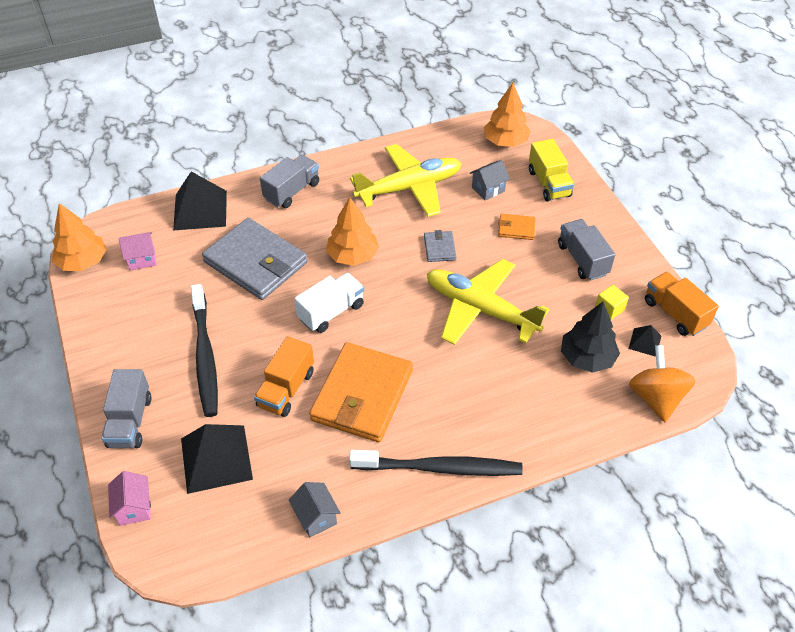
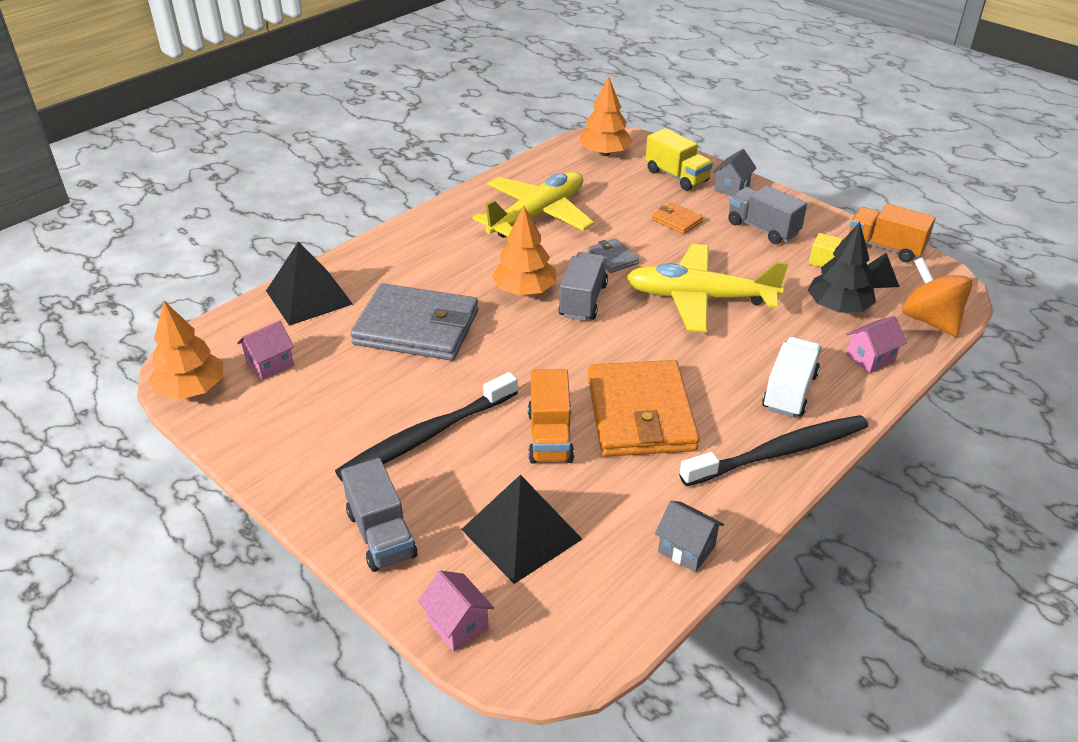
camera: 25 degrees left, 10 degrees down
(205, 356) = (426, 436): black toothbrush -> black toothbrush turned 90 degrees clockwise
(292, 191) = (407, 251): grey truck -> grey truck (583, 300)
(331, 312) = (542, 348): white truck -> white truck (789, 392)
(488, 189) = (620, 196): grey house -> grey house (731, 188)
(516, 228) = (677, 221): orange wallet -> orange wallet turned 60 degrees clockwise
(576, 414) = (870, 358): none -> pink house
|---|
Required action
Transcribe the line that contains "(488, 189) = (620, 196): grey" exactly, then each line after it through the end of the material. Nothing else belongs in the output.

Answer section
(488, 189) = (620, 196): grey house -> grey house (731, 188)
(516, 228) = (677, 221): orange wallet -> orange wallet turned 60 degrees clockwise
(576, 414) = (870, 358): none -> pink house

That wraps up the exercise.